* **WORK REQUIRED**:
The entries below contain a line with "camera: 20 degrees left, 5 degrees down" and a line with "(167, 136) = (173, 203): orange". Retype exactly everything from the first down to the second, both included, and nothing else.

* **SOURCE MATERIAL**:

■ ■ ■

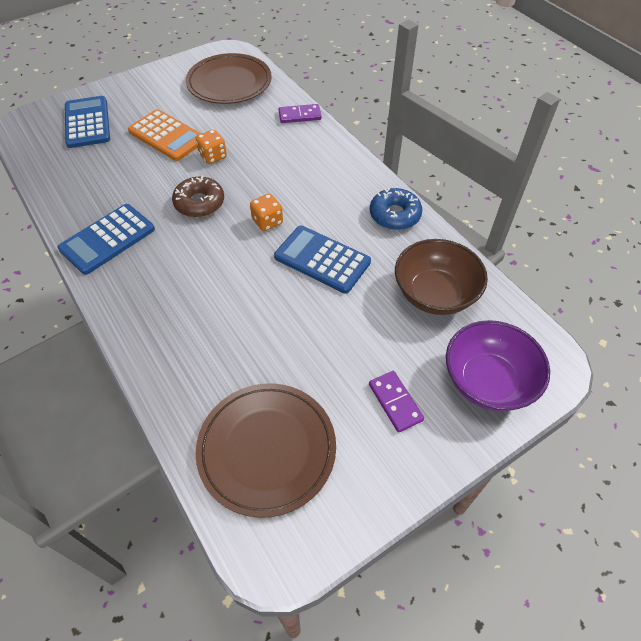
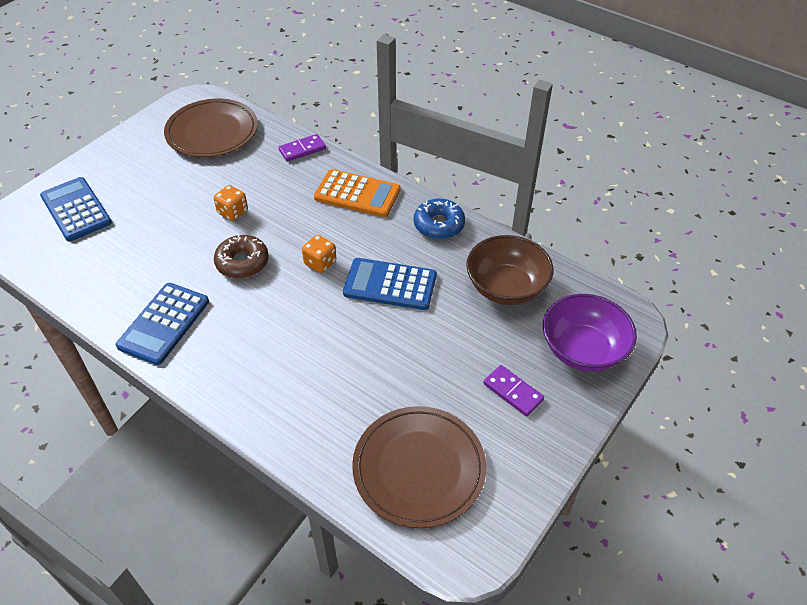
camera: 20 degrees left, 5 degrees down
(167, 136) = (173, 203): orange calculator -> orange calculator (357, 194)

■ ■ ■

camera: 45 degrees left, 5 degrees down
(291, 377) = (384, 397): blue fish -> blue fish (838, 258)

■ ■ ■

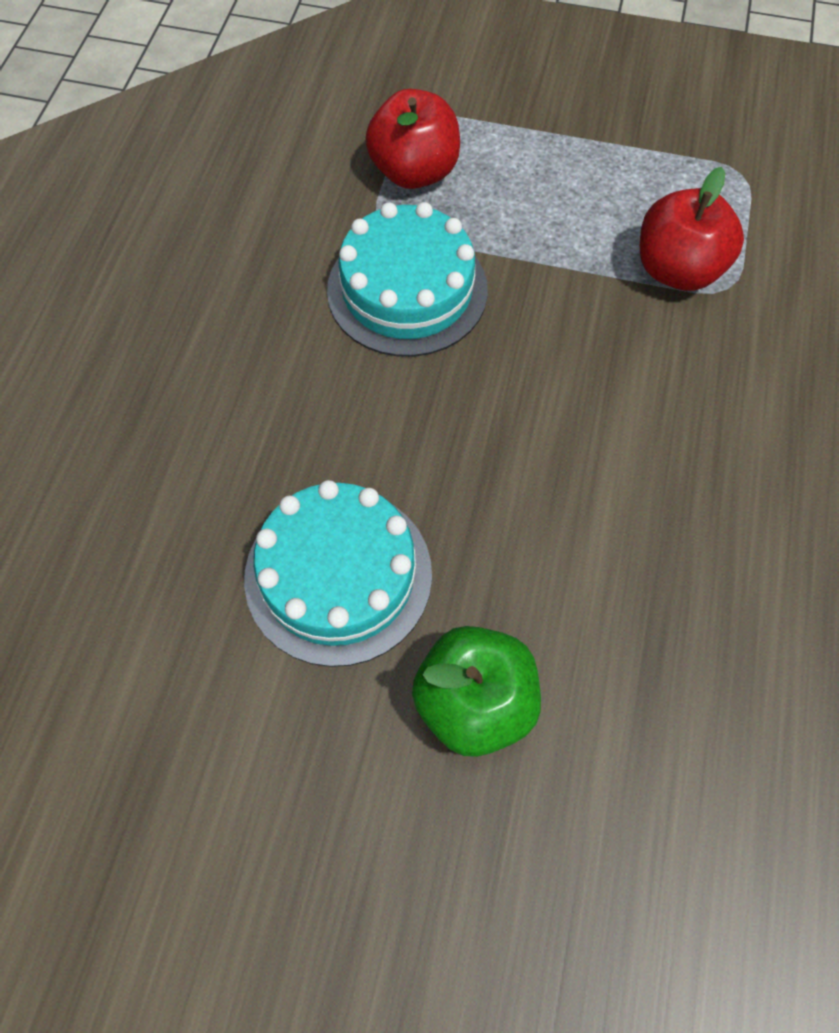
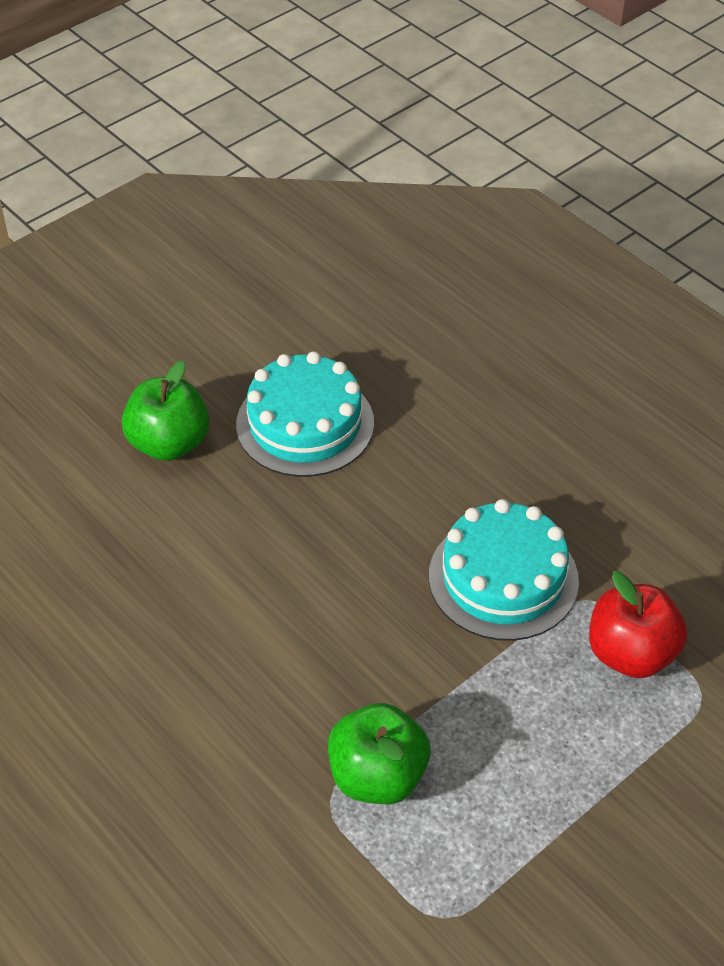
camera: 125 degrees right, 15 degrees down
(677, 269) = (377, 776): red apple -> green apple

■ ■ ■

* **WRITTEN ANSWER**:
camera: 20 degrees left, 5 degrees down
(167, 136) = (173, 203): orange calculator -> orange calculator (357, 194)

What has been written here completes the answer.